(Records for the task Opens)
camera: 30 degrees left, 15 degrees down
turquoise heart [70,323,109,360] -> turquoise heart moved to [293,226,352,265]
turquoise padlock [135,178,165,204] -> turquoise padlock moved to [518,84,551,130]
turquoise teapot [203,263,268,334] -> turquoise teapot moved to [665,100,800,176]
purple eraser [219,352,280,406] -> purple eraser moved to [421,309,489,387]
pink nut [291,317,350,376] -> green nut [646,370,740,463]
(Records for the task Closes)
Exercise directions
Which lines hold the word "turquoise"? Copy each of them from the records.

Problem solution
turquoise heart [70,323,109,360] -> turquoise heart moved to [293,226,352,265]
turquoise padlock [135,178,165,204] -> turquoise padlock moved to [518,84,551,130]
turquoise teapot [203,263,268,334] -> turquoise teapot moved to [665,100,800,176]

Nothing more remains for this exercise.